**TASK DIRECTIONS**
Beginning with the line of the entries below that holds "LED3 pin SIG: D11 -> RX" and ending with the line that holds "SOIL pin GND: 3V3 -> GND", transcribe each line exactly as written. Pictures stay out.

#####

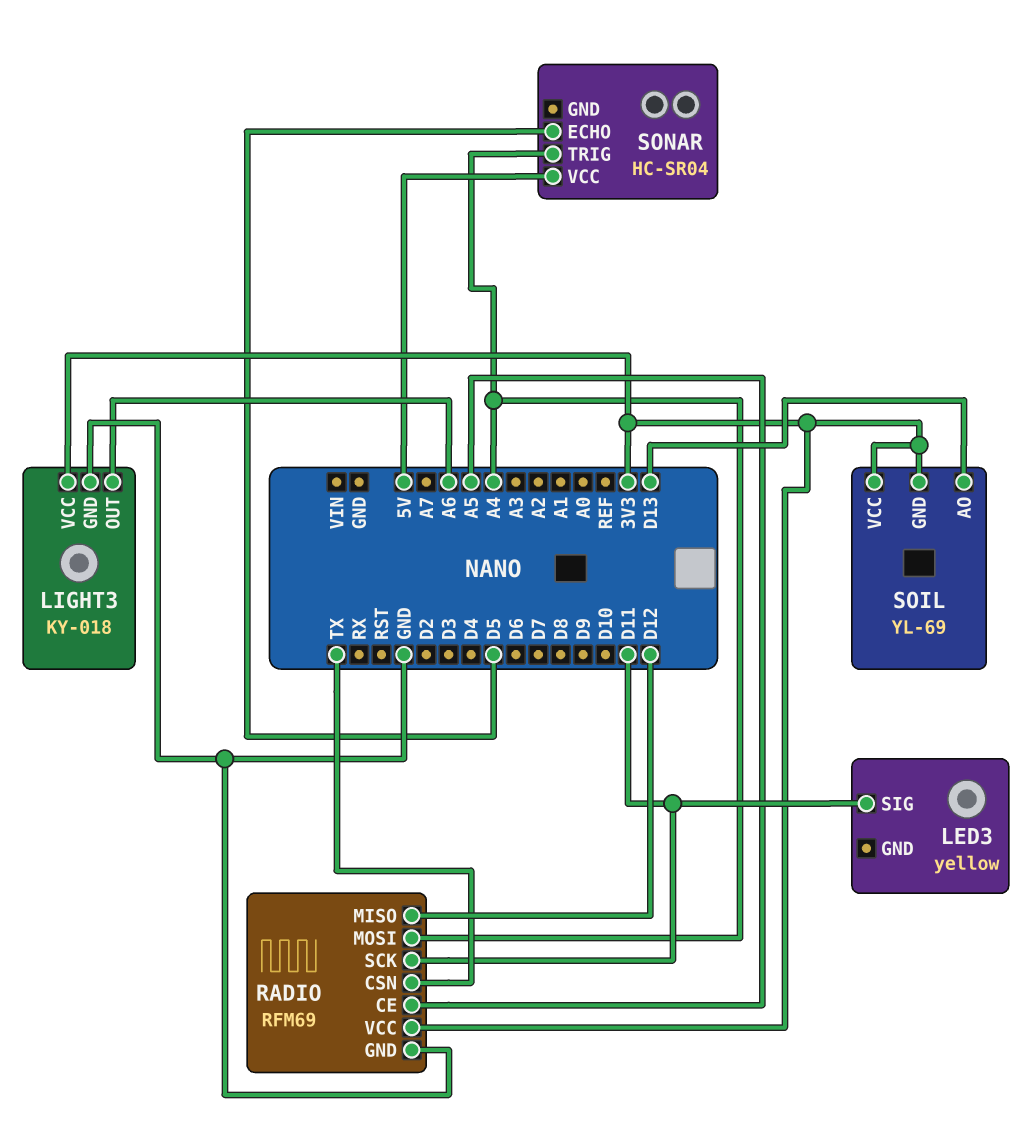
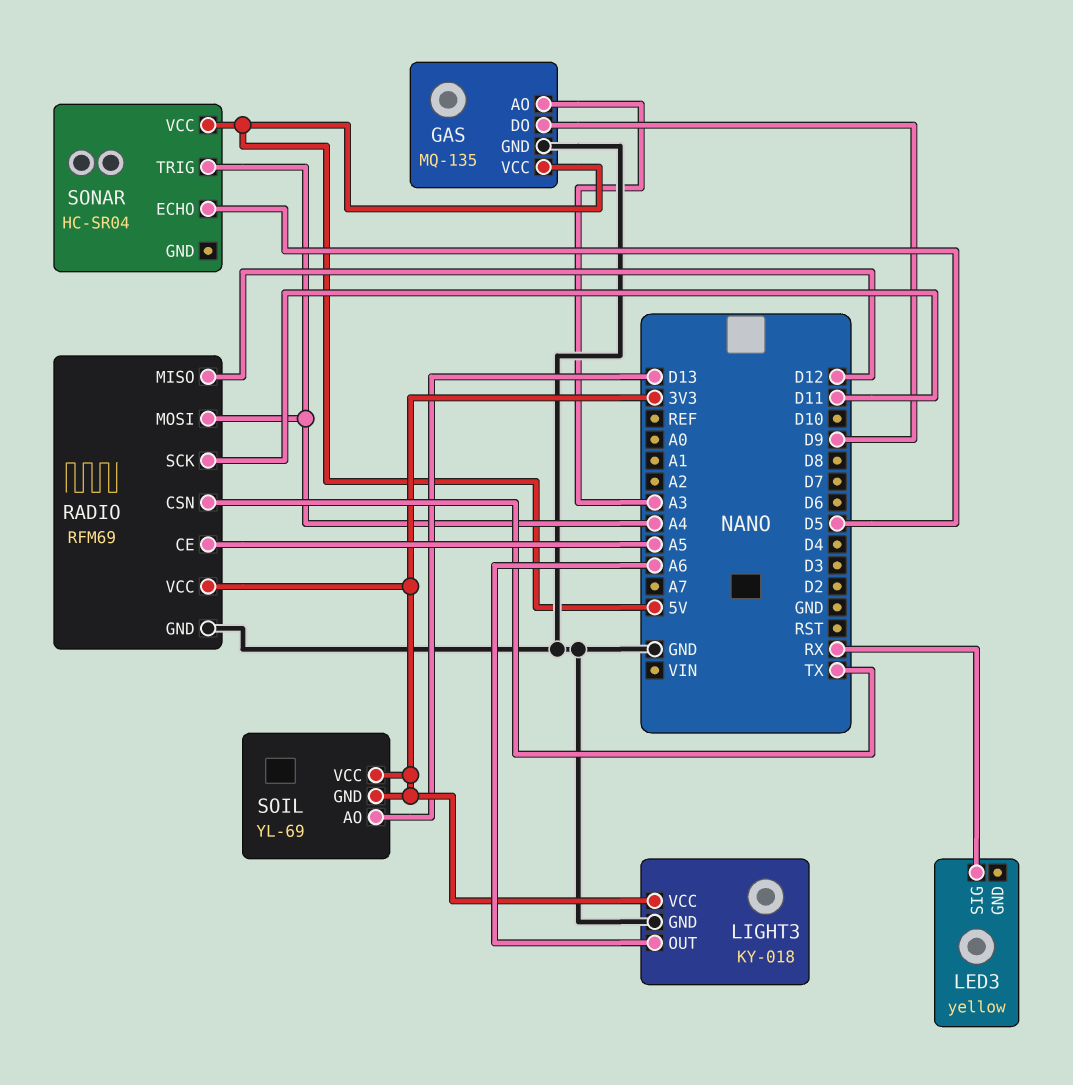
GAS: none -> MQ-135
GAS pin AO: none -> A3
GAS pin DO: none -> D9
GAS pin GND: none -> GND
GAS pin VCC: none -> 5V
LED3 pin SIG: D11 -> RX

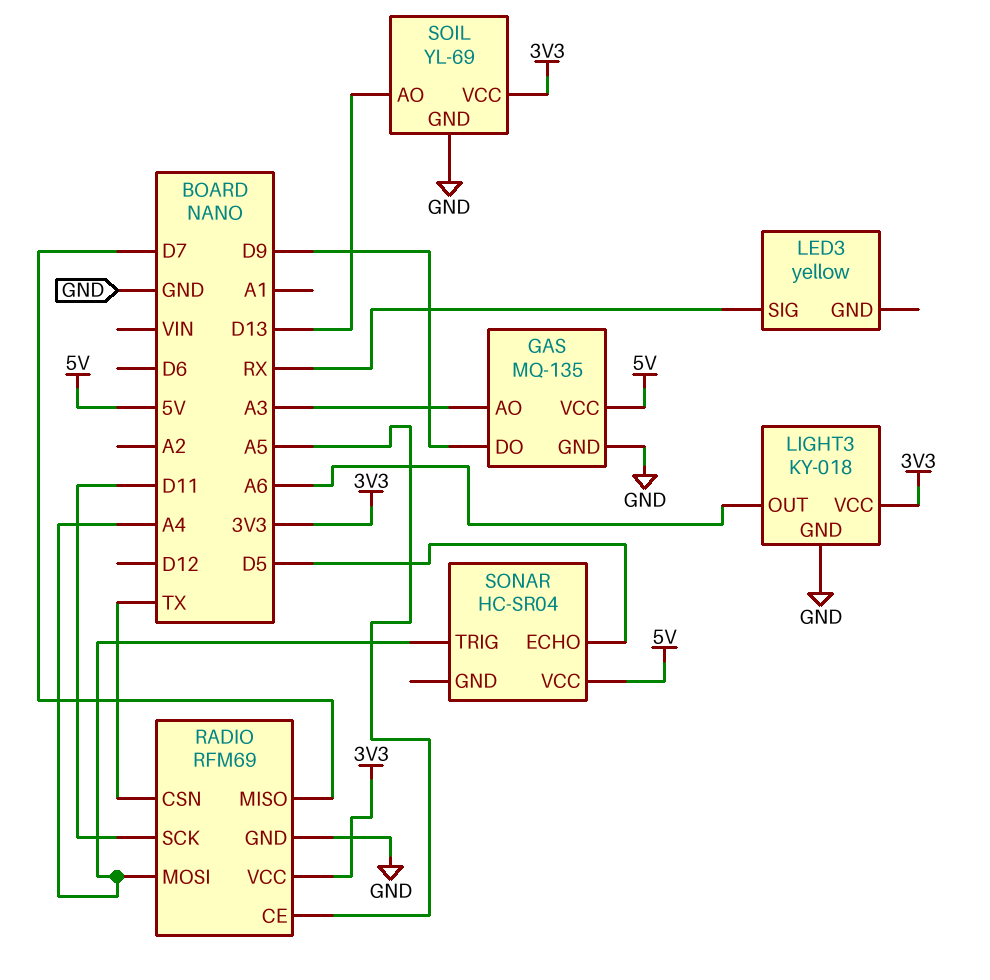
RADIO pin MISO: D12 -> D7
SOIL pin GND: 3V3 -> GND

#####

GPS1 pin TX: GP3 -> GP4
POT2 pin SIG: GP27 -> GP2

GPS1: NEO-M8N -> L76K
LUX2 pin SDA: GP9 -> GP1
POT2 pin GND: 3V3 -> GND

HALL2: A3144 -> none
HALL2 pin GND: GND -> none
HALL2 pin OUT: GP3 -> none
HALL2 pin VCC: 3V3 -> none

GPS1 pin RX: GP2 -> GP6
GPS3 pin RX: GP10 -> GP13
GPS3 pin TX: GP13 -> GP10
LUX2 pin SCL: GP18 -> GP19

#####

**RESULT OF THIS TASK**
LED3 pin SIG: D11 -> RX

RADIO pin MISO: D12 -> D7
SOIL pin GND: 3V3 -> GND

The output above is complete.